_SET TASK_.
Pick out each line of the material below that contains the word "located", and copy those lines in full. Only matches with the same capitalization count.

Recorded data
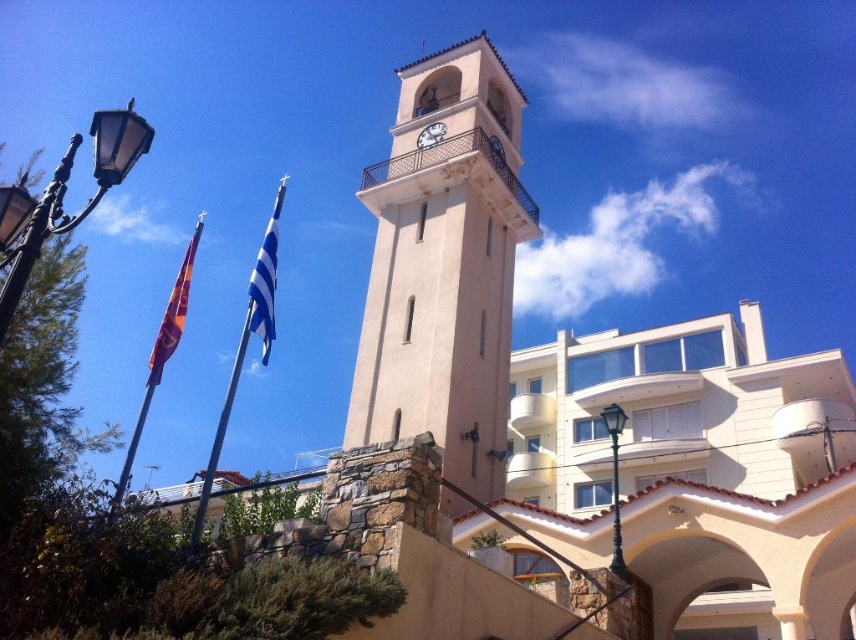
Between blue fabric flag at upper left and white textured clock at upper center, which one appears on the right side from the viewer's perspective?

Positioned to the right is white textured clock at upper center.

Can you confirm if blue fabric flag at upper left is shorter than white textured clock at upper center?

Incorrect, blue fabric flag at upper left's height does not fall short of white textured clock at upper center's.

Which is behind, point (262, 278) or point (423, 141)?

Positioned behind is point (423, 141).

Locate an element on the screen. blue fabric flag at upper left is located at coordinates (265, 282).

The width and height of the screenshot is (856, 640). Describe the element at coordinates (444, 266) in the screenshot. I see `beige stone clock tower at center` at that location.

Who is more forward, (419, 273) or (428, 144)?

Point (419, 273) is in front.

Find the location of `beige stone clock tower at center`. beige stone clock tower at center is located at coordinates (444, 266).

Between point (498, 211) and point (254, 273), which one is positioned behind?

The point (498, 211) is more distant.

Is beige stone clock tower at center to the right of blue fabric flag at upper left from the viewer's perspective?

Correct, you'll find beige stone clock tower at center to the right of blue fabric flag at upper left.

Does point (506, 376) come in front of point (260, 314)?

_TASK OUTPUT_.
Locate an element on the screen. blue fabric flag at upper left is located at coordinates (265, 282).
Find the location of `beige stone clock tower at center`. beige stone clock tower at center is located at coordinates (444, 266).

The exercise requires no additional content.